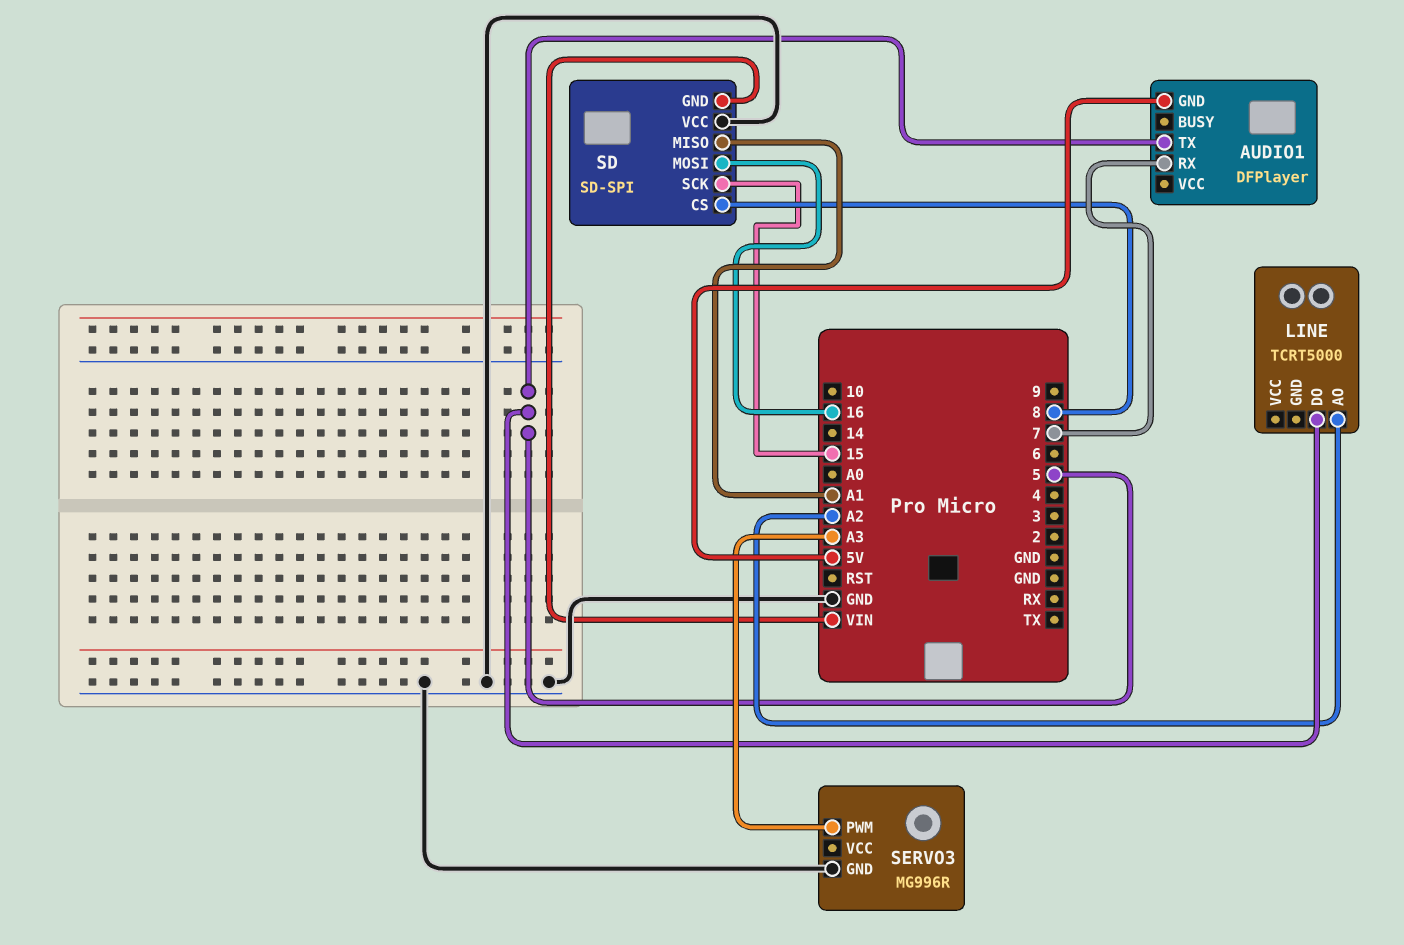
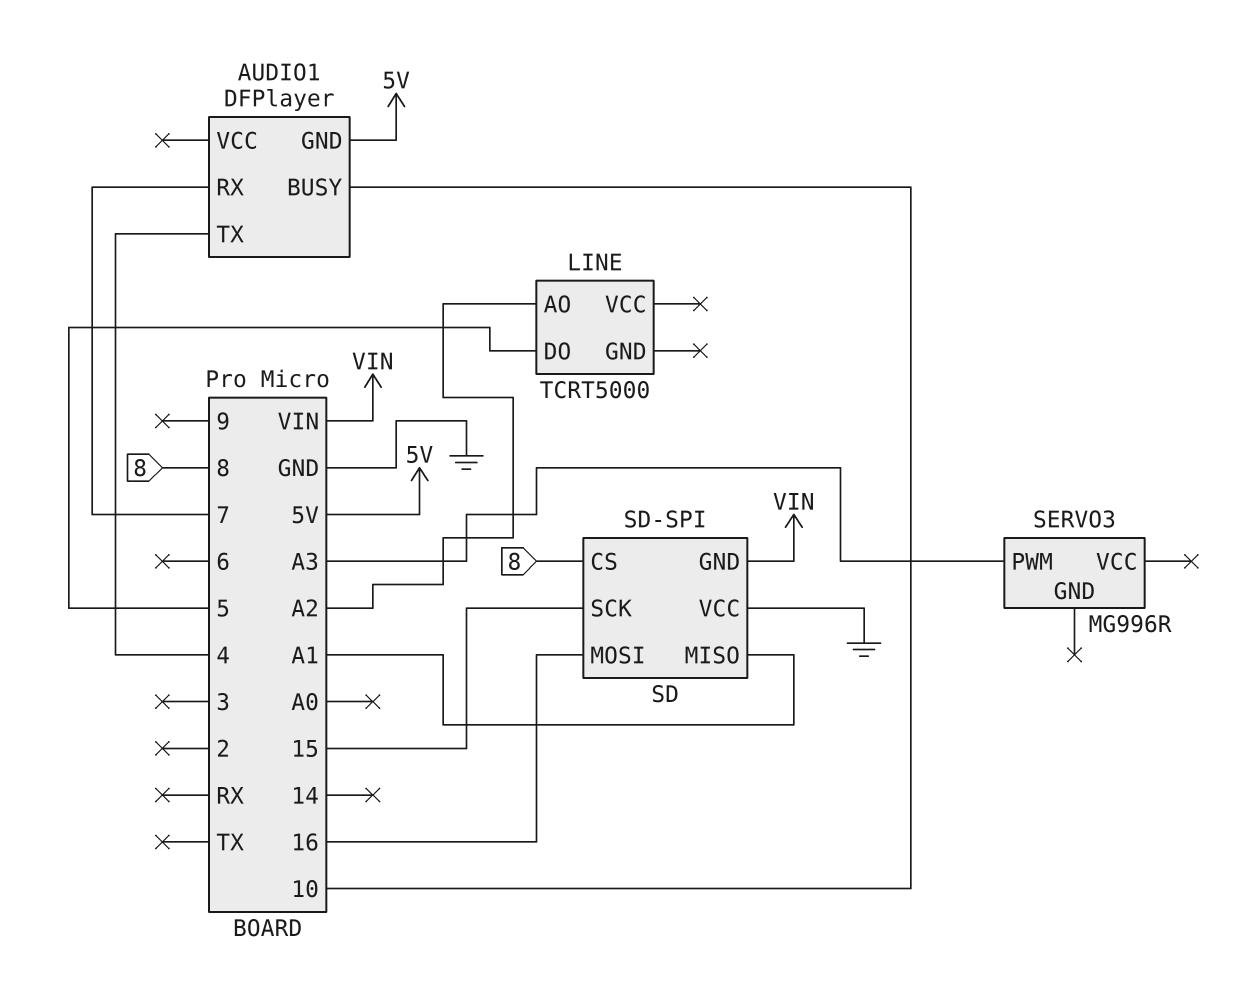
AUDIO1 pin BUSY: none -> 10
AUDIO1 pin TX: 5 -> 4
SERVO3 pin GND: GND -> none

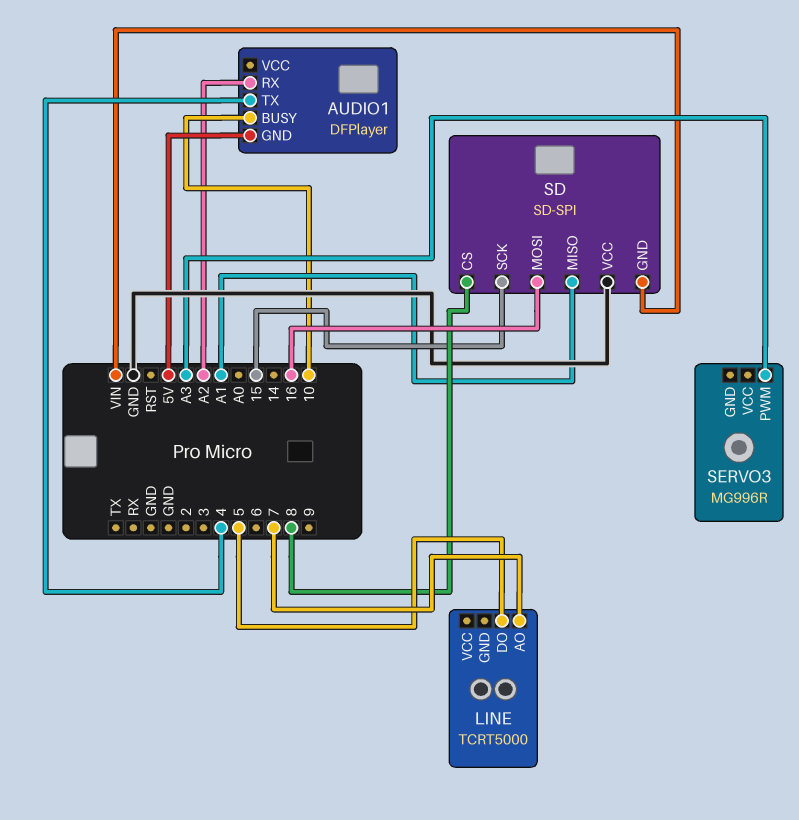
AUDIO1 pin RX: 7 -> A2
LINE pin AO: A2 -> 7

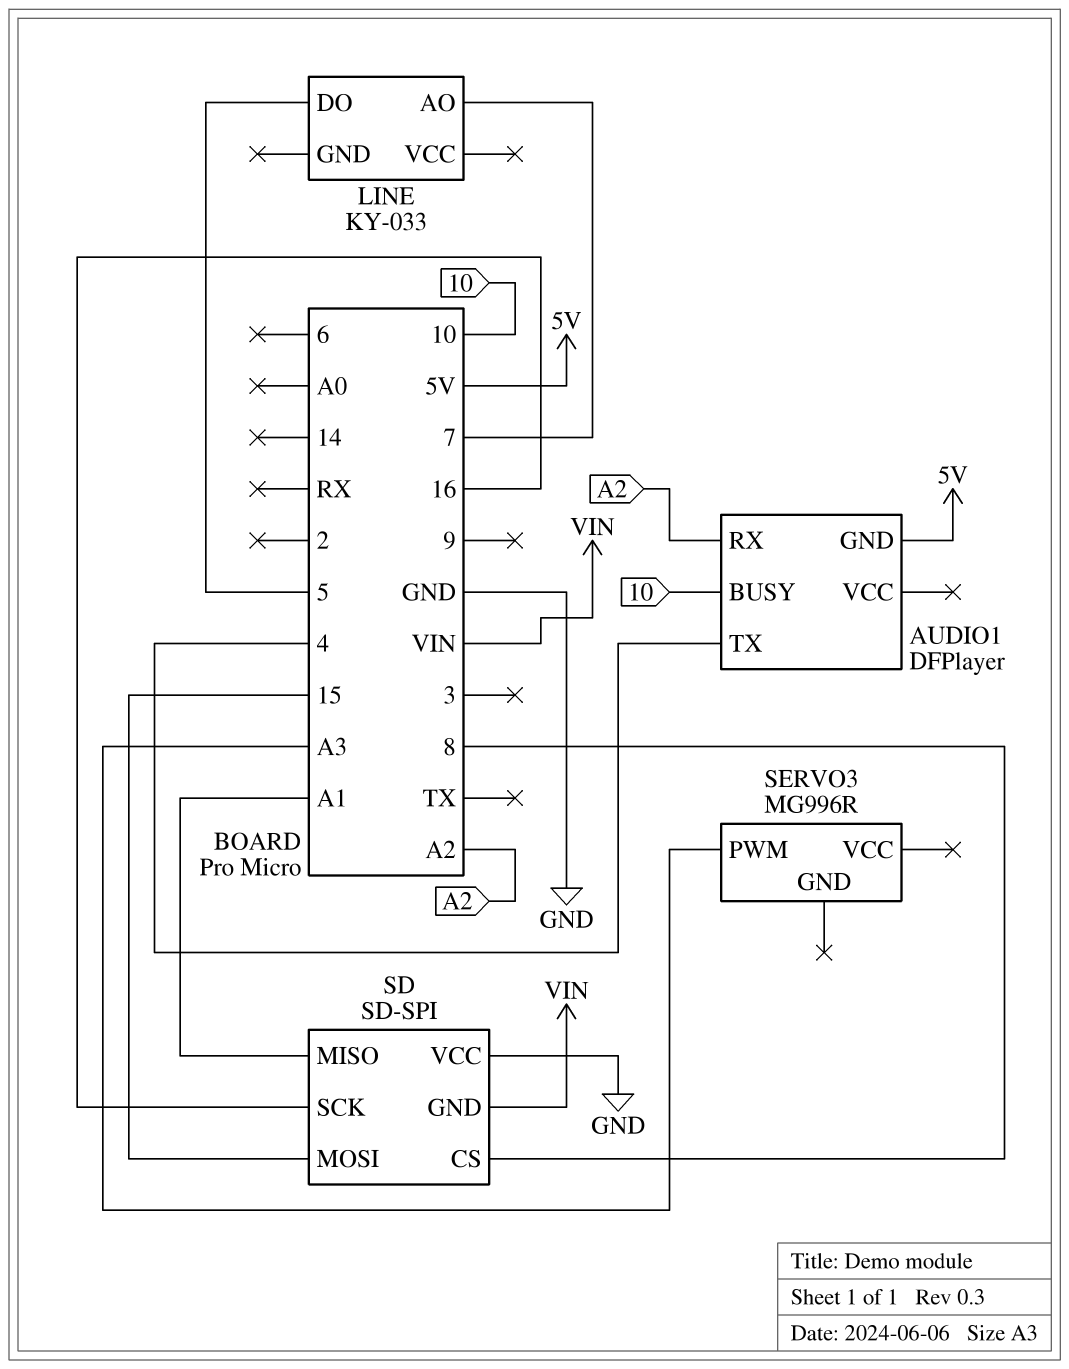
LINE: TCRT5000 -> KY-033
SD pin MOSI: 16 -> 15
SD pin SCK: 15 -> 16

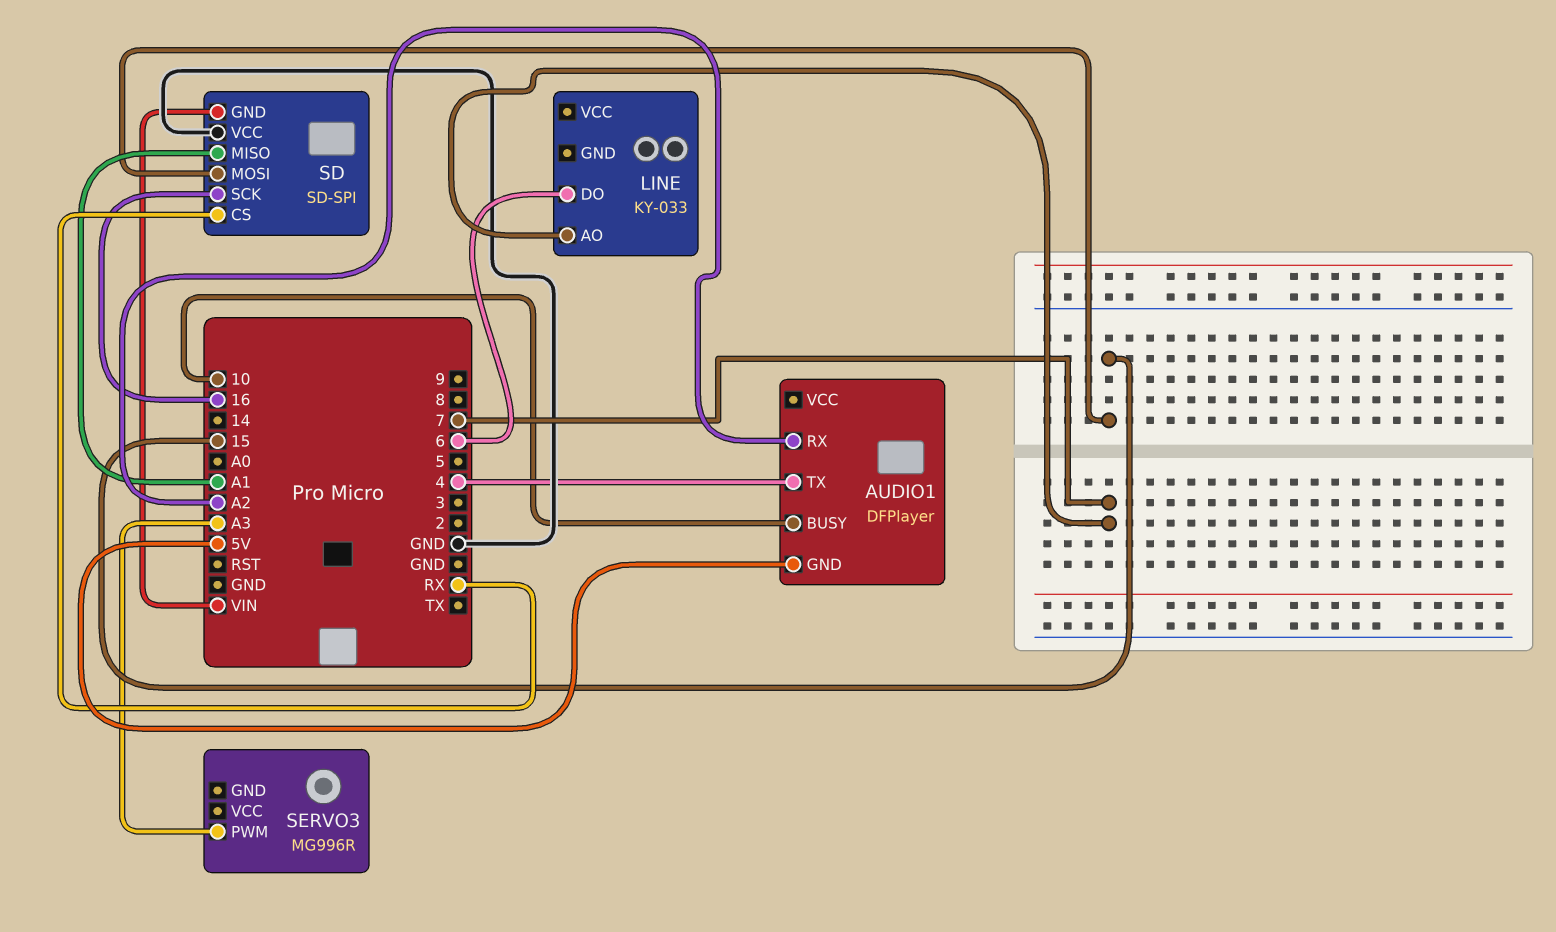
LINE pin DO: 5 -> 6
SD pin CS: 8 -> RX

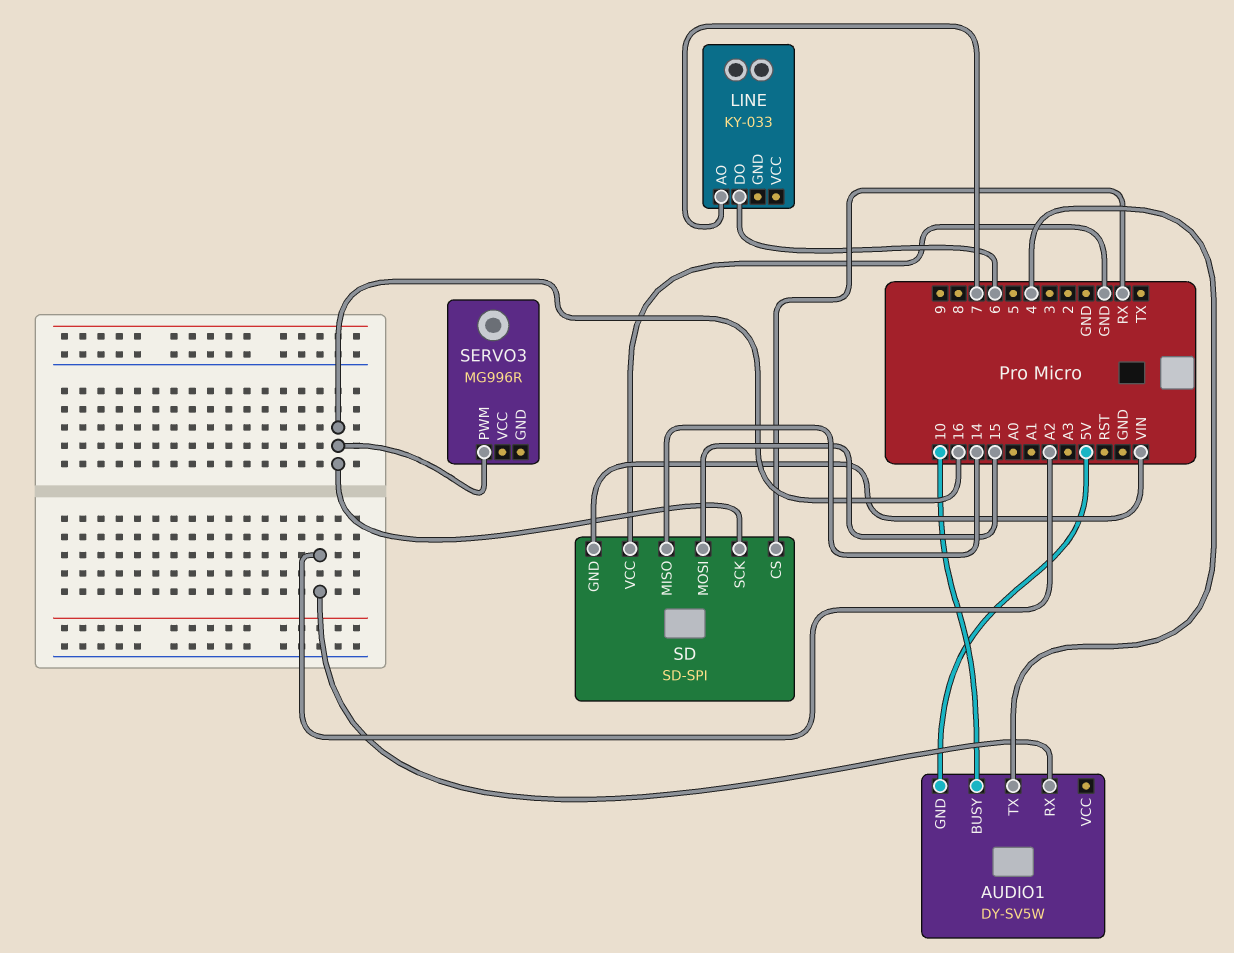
AUDIO1: DFPlayer -> DY-SV5W
SD pin MISO: A1 -> 14
SERVO3 pin PWM: A3 -> 16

ACTIVITY.
When you retype the material above, keep every word exact and drop the images.

TASK ANSWER.
AUDIO1 pin BUSY: none -> 10
AUDIO1 pin TX: 5 -> 4
SERVO3 pin GND: GND -> none

AUDIO1 pin RX: 7 -> A2
LINE pin AO: A2 -> 7

LINE: TCRT5000 -> KY-033
SD pin MOSI: 16 -> 15
SD pin SCK: 15 -> 16

LINE pin DO: 5 -> 6
SD pin CS: 8 -> RX

AUDIO1: DFPlayer -> DY-SV5W
SD pin MISO: A1 -> 14
SERVO3 pin PWM: A3 -> 16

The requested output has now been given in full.